── RECORDED INFORMATION

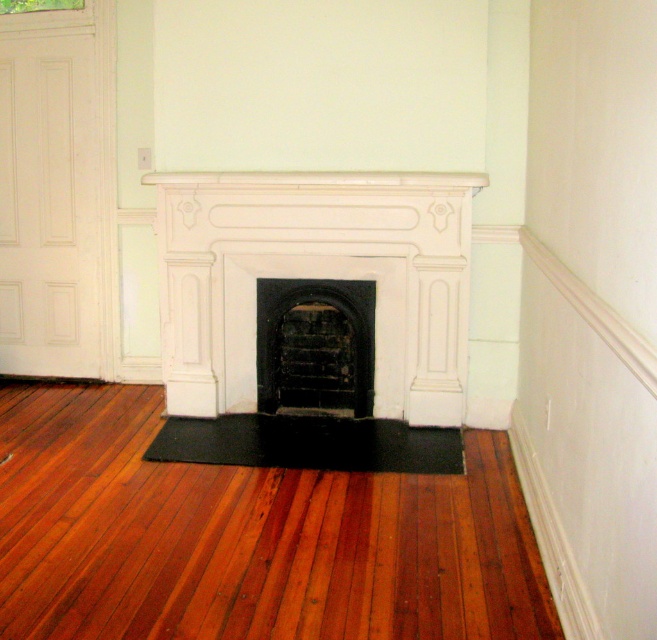
Question: Does shiny brown wood flooring at center lie in front of white stone fireplace at center?

Choices:
 (A) no
 (B) yes

Answer: (B)

Question: Which point is farther to the camera?

Choices:
 (A) pos(152,614)
 (B) pos(403,449)
 (C) pos(292,275)
 (D) pos(283,317)

Answer: (D)

Question: Which object appears closest to the camera in this image?

Choices:
 (A) shiny brown wood flooring at center
 (B) black rubber mat at center
 (C) white stone fireplace at center

Answer: (A)

Question: Which of the following is the closest to the observer?

Choices:
 (A) [x=338, y=340]
 (B) [x=246, y=422]
 (C) [x=401, y=179]
 (D) [x=185, y=566]

Answer: (D)

Question: Is black matte fireplace at center thinner than black rubber mat at center?

Choices:
 (A) yes
 (B) no

Answer: (A)

Question: Considering the relative positions of white stone fireplace at center and black matte fireplace at center in the image provided, where is white stone fireplace at center located with respect to black matte fireplace at center?

Choices:
 (A) below
 (B) above

Answer: (B)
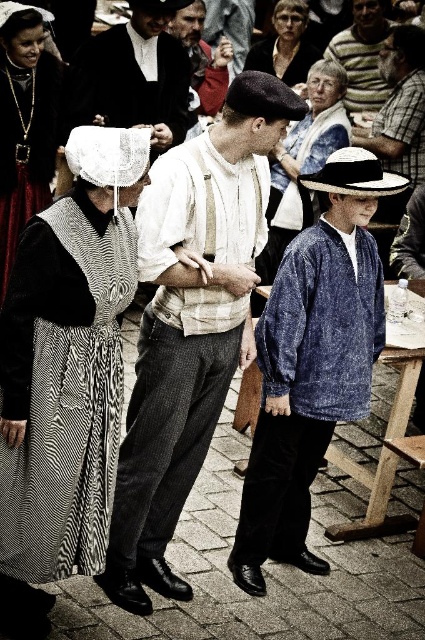
You are a photographer trying to capture a group photo of the velvet black dress at left and the white straw hat at center. Since you want both subjects to be in the frame, which direction should you move your camera to include both?

Since the velvet black dress at left is to the left of white straw hat at center, you should move your camera to the left to include both subjects in the frame.

You are observing a historical reenactment event from a distance. You notice two items in the scene described as the velvet black dress at left and the white straw hat at center. Based on their positions, which object appears closer to you?

The velvet black dress at left appears closer because it is taller in the scene than the white straw hat at center, indicating it is positioned nearer to the observer.

You are standing at the center of the cobblestone street and want to approach the velvet black dress at left. Which direction should you move to reach it?

Since the velvet black dress at left is located at point 0.647 on the x axis and 0.165 on the y axis, you should move to the left and slightly forward to reach it.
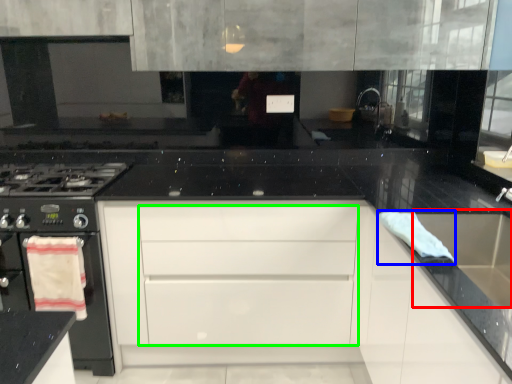
Question: Based on their relative distances, which object is nearer to sink (highlighted by a red box)? Choose from material (highlighted by a blue box) and drawer (highlighted by a green box).

Choices:
 (A) material
 (B) drawer

Answer: (A)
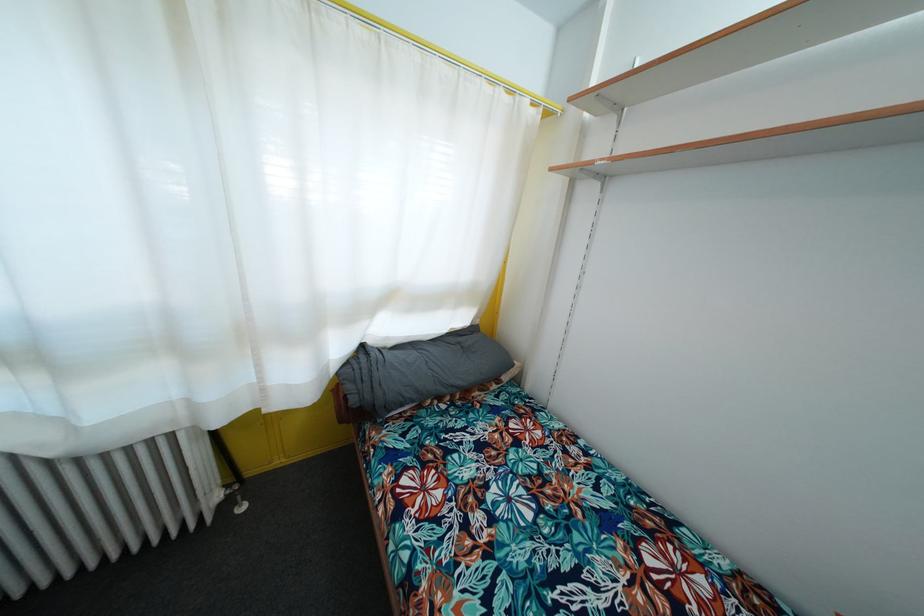
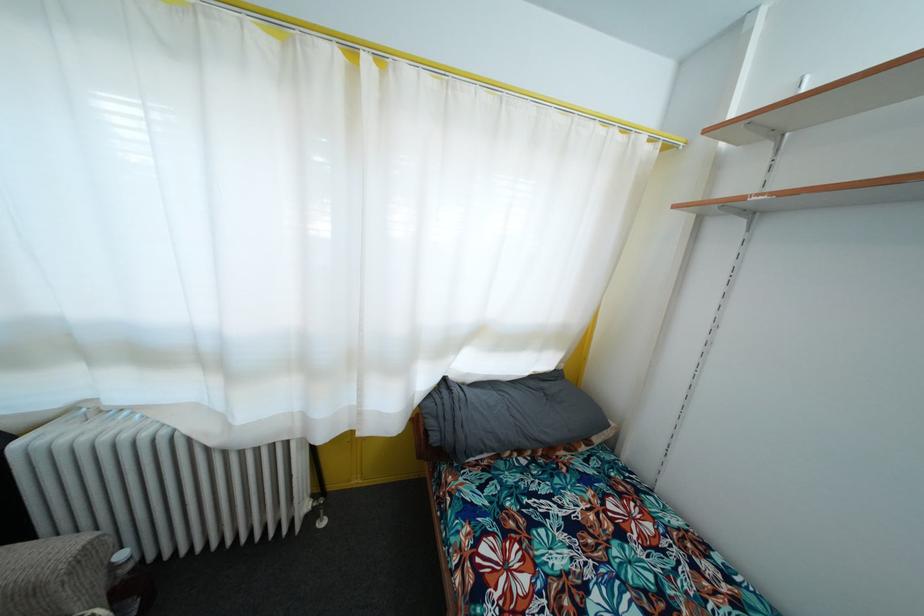
Question: The camera is either moving clockwise (left) or counter-clockwise (right) around the object. The first image is from the beginning of the video and the second image is from the end. Is the camera moving left or right when shooting the video?

Choices:
 (A) Left
 (B) Right

Answer: (B)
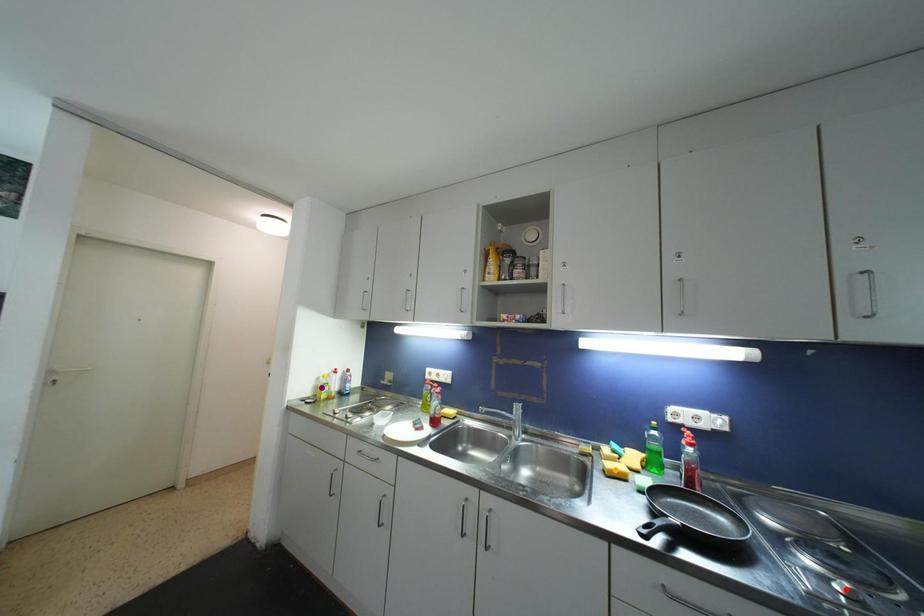
Order these from nearest to farthest:
1. orange point
2. red point
3. purple point

red point → orange point → purple point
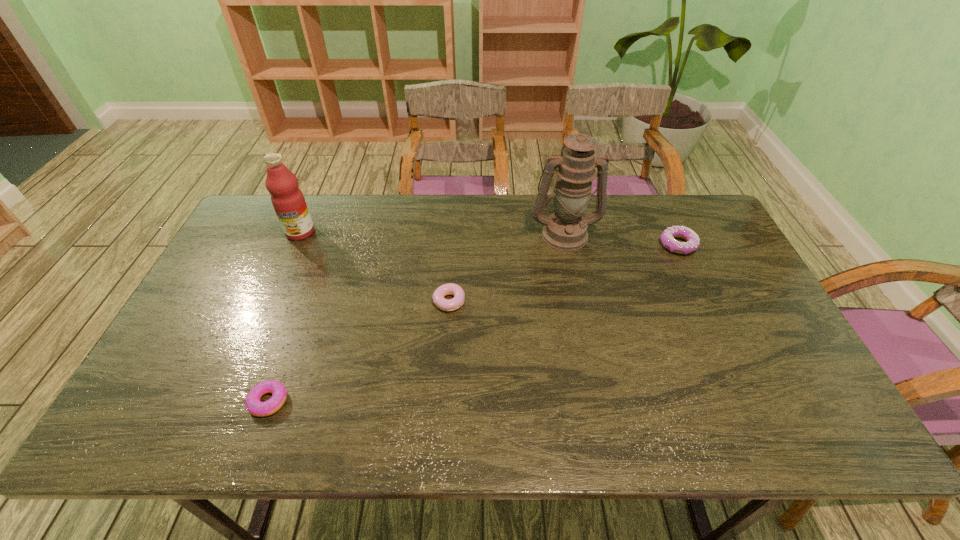
Identify the location of blank region between the second object from right to left and the second object from left to right. click(417, 318).

You are a GUI agent. You are given a task and a screenshot of the screen. Output one action in this format:
    pyautogui.click(x=<x>, y=<y>)
    Task: Click on the vacant region between the second doughnut from left to right and the tallest object
    The image size is (960, 540).
    Given the screenshot: What is the action you would take?
    pyautogui.click(x=507, y=268)

Where is `vacant point located between the second object from right to left and the fourth tallest object`? This screenshot has width=960, height=540. vacant point located between the second object from right to left and the fourth tallest object is located at coordinates (507, 268).

You are a GUI agent. You are given a task and a screenshot of the screen. Output one action in this format:
    pyautogui.click(x=<x>, y=<y>)
    Task: Click on the unoccupied area between the shortest object and the second nearest object
    This screenshot has width=960, height=540.
    Given the screenshot: What is the action you would take?
    [359, 352]

Where is `free point between the third shortest object and the shortest object`? This screenshot has width=960, height=540. free point between the third shortest object and the shortest object is located at coordinates (473, 323).

The width and height of the screenshot is (960, 540). What are the coordinates of `vacant area between the oil lamp and the rightmost object` in the screenshot? It's located at (621, 239).

This screenshot has height=540, width=960. I want to click on free spot between the second object from left to right and the leftmost object, so click(x=284, y=317).

This screenshot has width=960, height=540. I want to click on the fourth closest object relative to the nearest doughnut, so click(x=692, y=243).

At what (x,y) coordinates should I click in order to perform the action: click on object that is the second closest one to the fourth object from right to left. Please return your answer as a coordinate pair (x, y). Looking at the image, I should click on (288, 201).

Select which doughnut appears as the closest to the oil lamp. Please provide its 2D coordinates. Your answer should be formatted as a tuple, i.e. [(x, y)], where the tuple contains the x and y coordinates of a point satisfying the conditions above.

[(692, 243)]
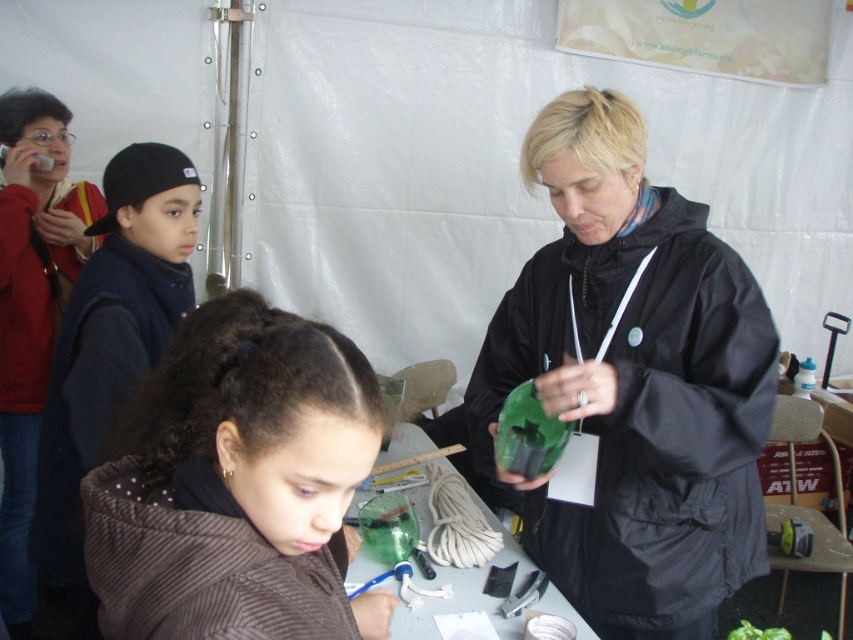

────

INSTRUCTIONS TO FOLLOW → Extract all of the lines above word for word, leaving out the pictures.

RESPONSE →
Question: Does shiny brown wood flooring at center lie in front of white stone fireplace at center?

Choices:
 (A) no
 (B) yes

Answer: (B)

Question: Which point is farther to the camera?

Choices:
 (A) pos(152,614)
 (B) pos(403,449)
 (C) pos(292,275)
 (D) pos(283,317)

Answer: (D)

Question: Which object appears closest to the camera in this image?

Choices:
 (A) shiny brown wood flooring at center
 (B) black rubber mat at center
 (C) white stone fireplace at center

Answer: (A)

Question: Which of the following is the closest to the observer?

Choices:
 (A) [x=338, y=340]
 (B) [x=246, y=422]
 (C) [x=401, y=179]
 (D) [x=185, y=566]

Answer: (D)

Question: Is black matte fireplace at center thinner than black rubber mat at center?

Choices:
 (A) yes
 (B) no

Answer: (A)

Question: Considering the relative positions of white stone fireplace at center and black matte fireplace at center in the image provided, where is white stone fireplace at center located with respect to black matte fireplace at center?

Choices:
 (A) below
 (B) above

Answer: (B)
You are a photographer trying to capture a group photo of the velvet black dress at left and the white straw hat at center. Since you want both subjects to be in the frame, which direction should you move your camera to include both?

Since the velvet black dress at left is to the left of white straw hat at center, you should move your camera to the left to include both subjects in the frame.

You are observing a historical reenactment event from a distance. You notice two items in the scene described as the velvet black dress at left and the white straw hat at center. Based on their positions, which object appears closer to you?

The velvet black dress at left appears closer because it is taller in the scene than the white straw hat at center, indicating it is positioned nearer to the observer.

You are standing at the center of the cobblestone street and want to approach the velvet black dress at left. Which direction should you move to reach it?

Since the velvet black dress at left is located at point 0.647 on the x axis and 0.165 on the y axis, you should move to the left and slightly forward to reach it.
Question: Based on their relative distances, which object is nearer to sink (highlighted by a red box)? Choose from material (highlighted by a blue box) and drawer (highlighted by a green box).

Choices:
 (A) material
 (B) drawer

Answer: (A)
Question: The camera is either moving clockwise (left) or counter-clockwise (right) around the object. The first image is from the beginning of the video and the second image is from the end. Is the camera moving left or right when shooting the video?

Choices:
 (A) Left
 (B) Right

Answer: (B)
Order these from nearest to farthest:
1. orange point
2. red point
3. purple point

red point → orange point → purple point
Identify the location of blank region between the second object from right to left and the second object from left to right. click(417, 318).

You are a GUI agent. You are given a task and a screenshot of the screen. Output one action in this format:
    pyautogui.click(x=<x>, y=<y>)
    Task: Click on the vacant region between the second doughnut from left to right and the tallest object
    The image size is (960, 540).
    Given the screenshot: What is the action you would take?
    pyautogui.click(x=507, y=268)

Where is `vacant point located between the second object from right to left and the fourth tallest object`? This screenshot has width=960, height=540. vacant point located between the second object from right to left and the fourth tallest object is located at coordinates (507, 268).

You are a GUI agent. You are given a task and a screenshot of the screen. Output one action in this format:
    pyautogui.click(x=<x>, y=<y>)
    Task: Click on the unoccupied area between the shortest object and the second nearest object
    This screenshot has width=960, height=540.
    Given the screenshot: What is the action you would take?
    [359, 352]

Where is `free point between the third shortest object and the shortest object`? This screenshot has width=960, height=540. free point between the third shortest object and the shortest object is located at coordinates (473, 323).

The width and height of the screenshot is (960, 540). What are the coordinates of `vacant area between the oil lamp and the rightmost object` in the screenshot? It's located at (621, 239).

This screenshot has height=540, width=960. I want to click on free spot between the second object from left to right and the leftmost object, so click(x=284, y=317).

This screenshot has width=960, height=540. I want to click on the fourth closest object relative to the nearest doughnut, so click(x=692, y=243).

At what (x,y) coordinates should I click in order to perform the action: click on object that is the second closest one to the fourth object from right to left. Please return your answer as a coordinate pair (x, y). Looking at the image, I should click on (288, 201).

Select which doughnut appears as the closest to the oil lamp. Please provide its 2D coordinates. Your answer should be formatted as a tuple, i.e. [(x, y)], where the tuple contains the x and y coordinates of a point satisfying the conditions above.

[(692, 243)]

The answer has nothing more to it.